<<<<

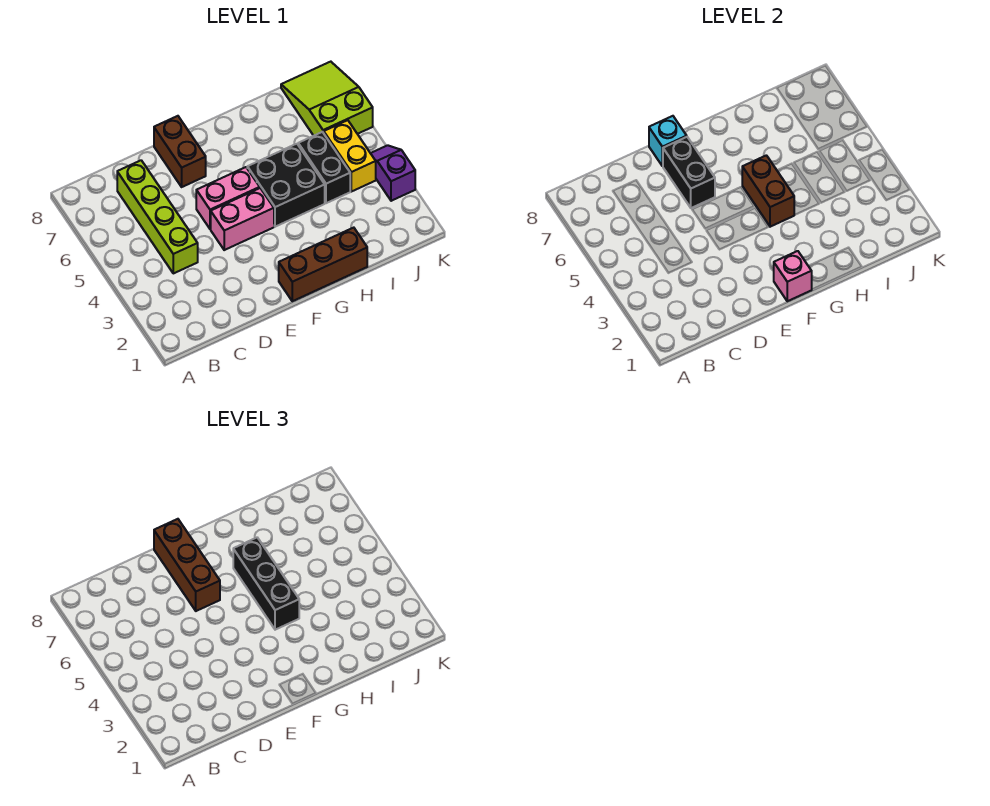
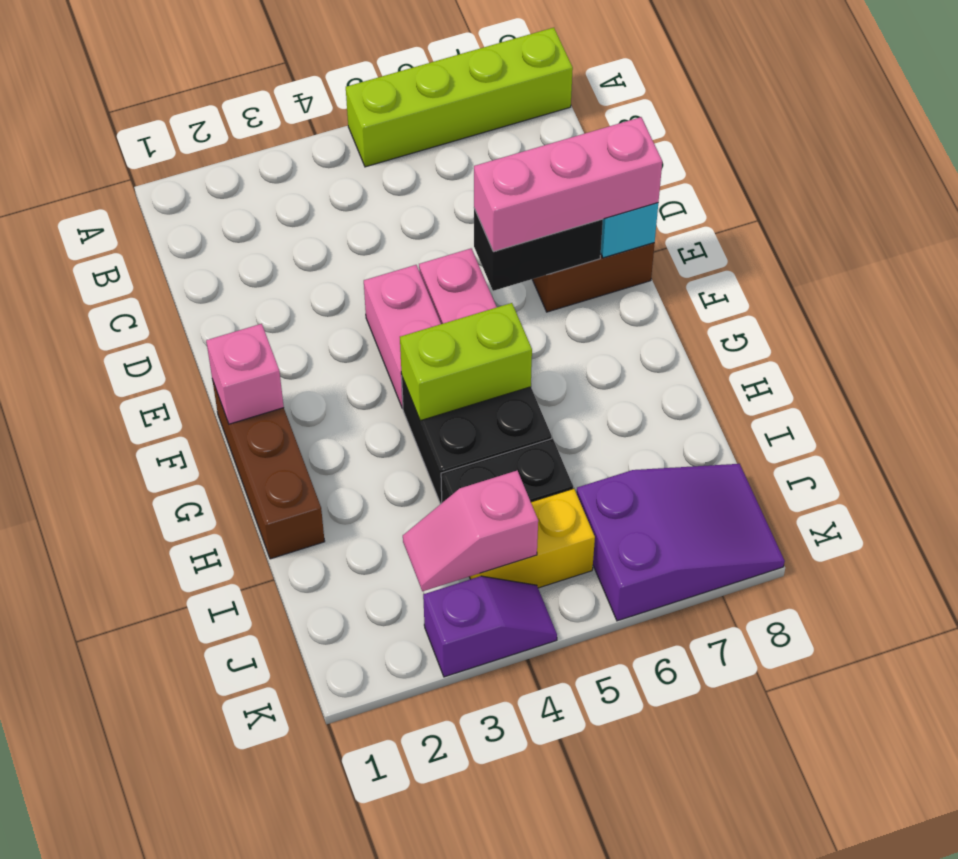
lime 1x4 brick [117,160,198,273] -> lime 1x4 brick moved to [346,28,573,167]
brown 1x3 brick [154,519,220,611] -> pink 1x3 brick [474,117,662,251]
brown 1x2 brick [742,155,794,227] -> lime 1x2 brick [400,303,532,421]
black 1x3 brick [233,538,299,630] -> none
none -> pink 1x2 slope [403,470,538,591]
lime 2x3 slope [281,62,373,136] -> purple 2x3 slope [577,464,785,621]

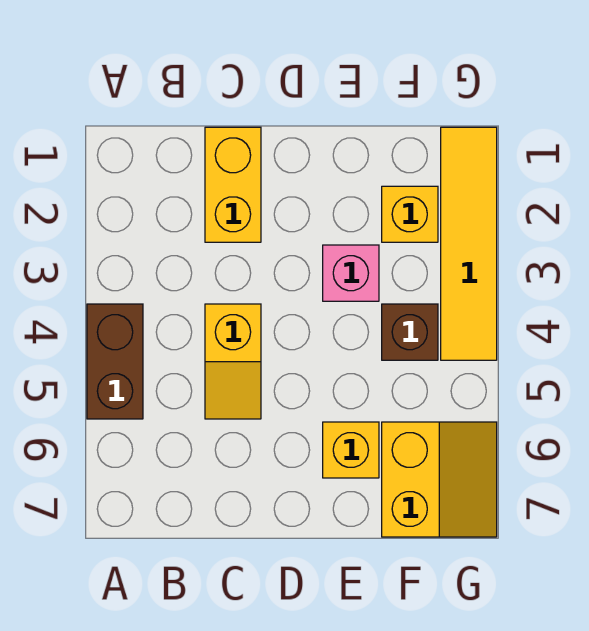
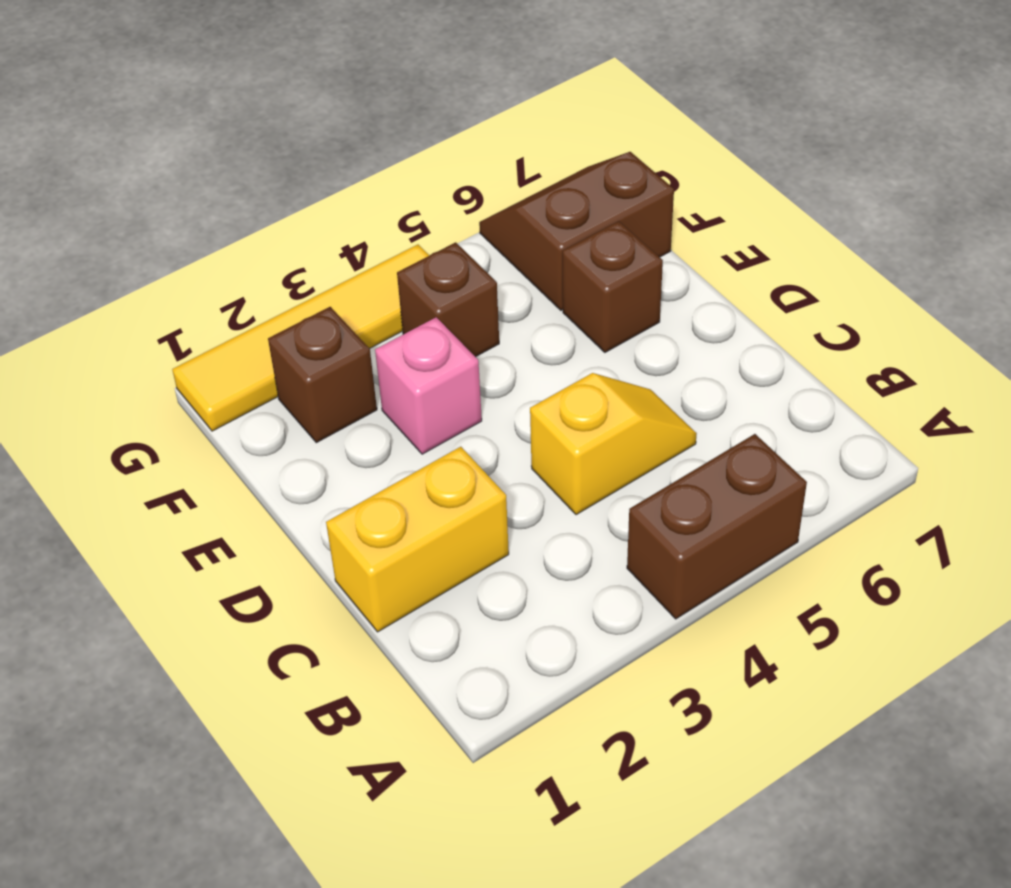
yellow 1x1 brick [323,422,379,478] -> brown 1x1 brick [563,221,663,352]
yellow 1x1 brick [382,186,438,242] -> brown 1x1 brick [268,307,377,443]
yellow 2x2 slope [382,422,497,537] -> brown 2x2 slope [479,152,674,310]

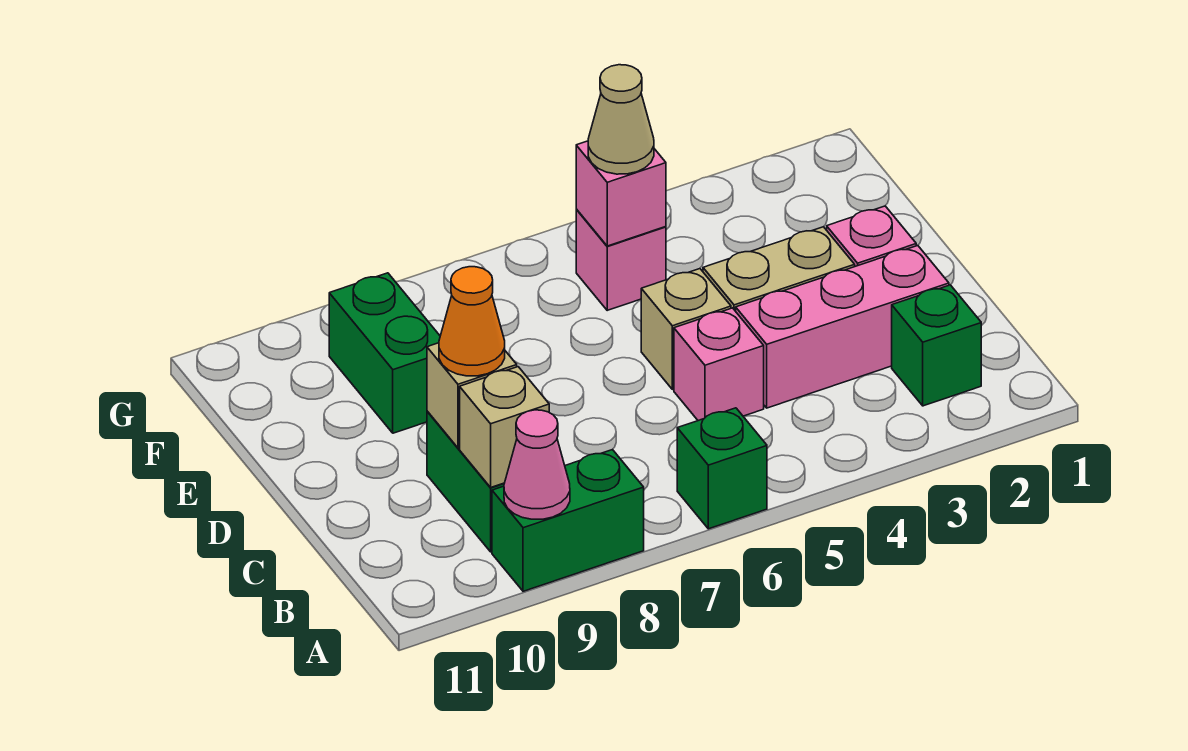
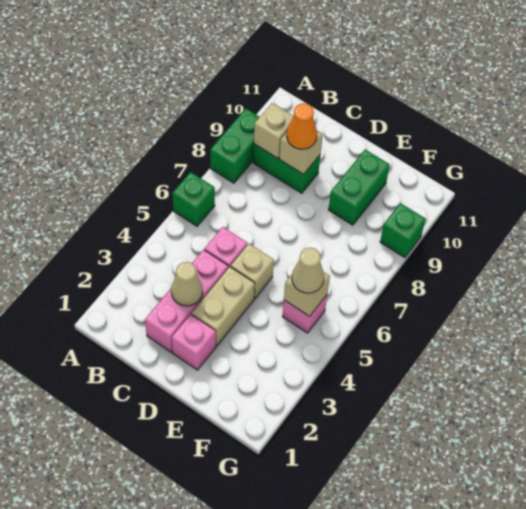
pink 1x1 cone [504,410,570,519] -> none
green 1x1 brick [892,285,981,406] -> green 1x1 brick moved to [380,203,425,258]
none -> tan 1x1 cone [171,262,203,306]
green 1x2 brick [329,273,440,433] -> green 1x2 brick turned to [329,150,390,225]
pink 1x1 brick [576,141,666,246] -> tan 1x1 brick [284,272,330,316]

>>>>

§ Exercise brief
Any picture in the listing is to be omitted. Return exactly the lines from the one containing "yellow 2x2 slope" through its last line, both included, and only those.

§ Reply
yellow 2x2 slope [382,422,497,537] -> brown 2x2 slope [479,152,674,310]

pink 1x1 cone [504,410,570,519] -> none
green 1x1 brick [892,285,981,406] -> green 1x1 brick moved to [380,203,425,258]
none -> tan 1x1 cone [171,262,203,306]
green 1x2 brick [329,273,440,433] -> green 1x2 brick turned to [329,150,390,225]
pink 1x1 brick [576,141,666,246] -> tan 1x1 brick [284,272,330,316]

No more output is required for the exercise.